(Data records)
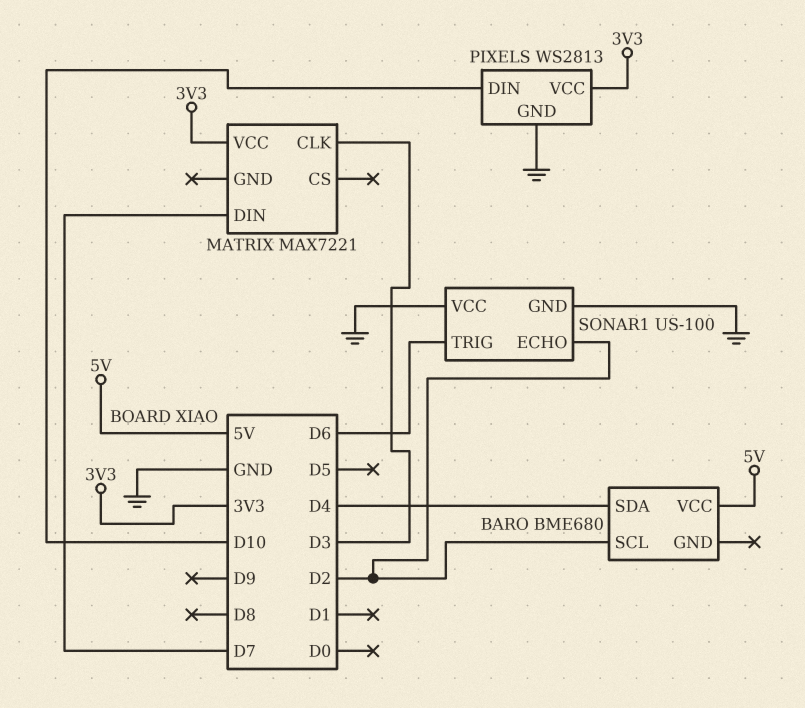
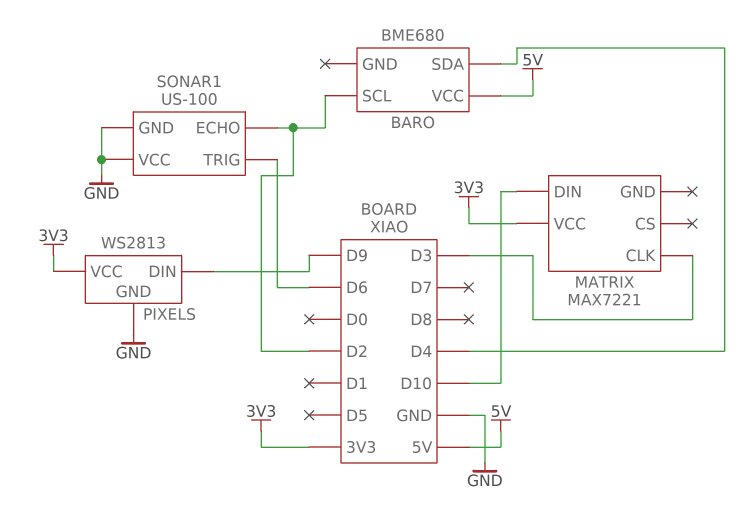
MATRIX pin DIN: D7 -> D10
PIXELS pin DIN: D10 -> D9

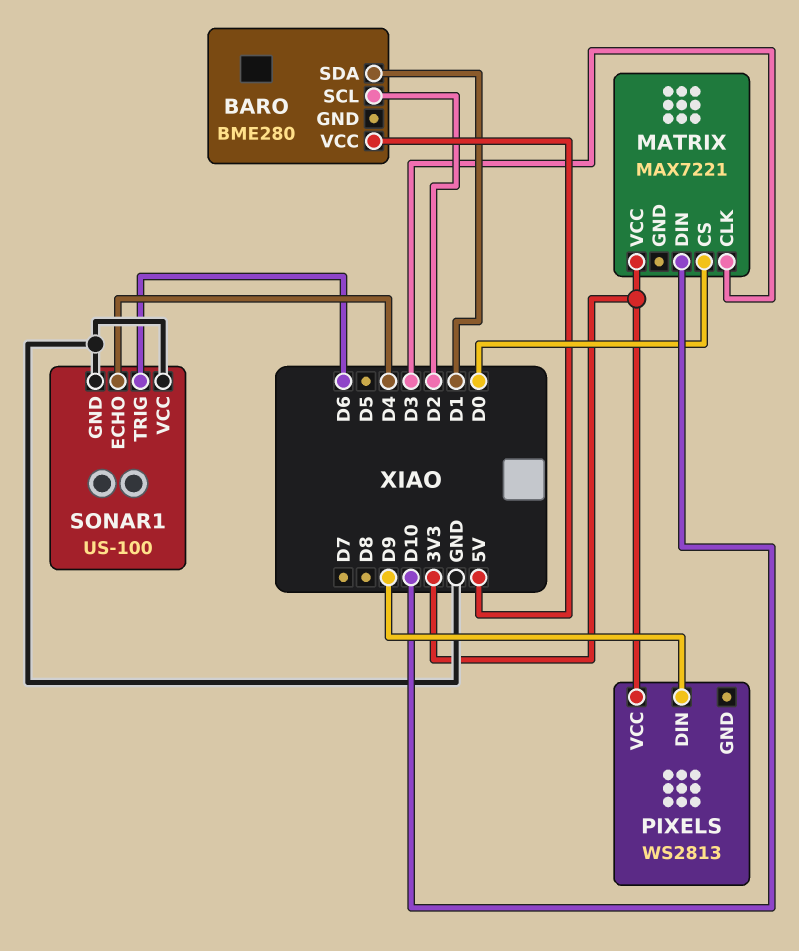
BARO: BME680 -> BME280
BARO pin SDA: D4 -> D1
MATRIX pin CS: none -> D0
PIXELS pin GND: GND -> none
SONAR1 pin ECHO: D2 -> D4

**THE PROBLEM**
Search term "PIXELS": return each line of the data that contains it.

**TASK RESULT**
PIXELS pin DIN: D10 -> D9
PIXELS pin GND: GND -> none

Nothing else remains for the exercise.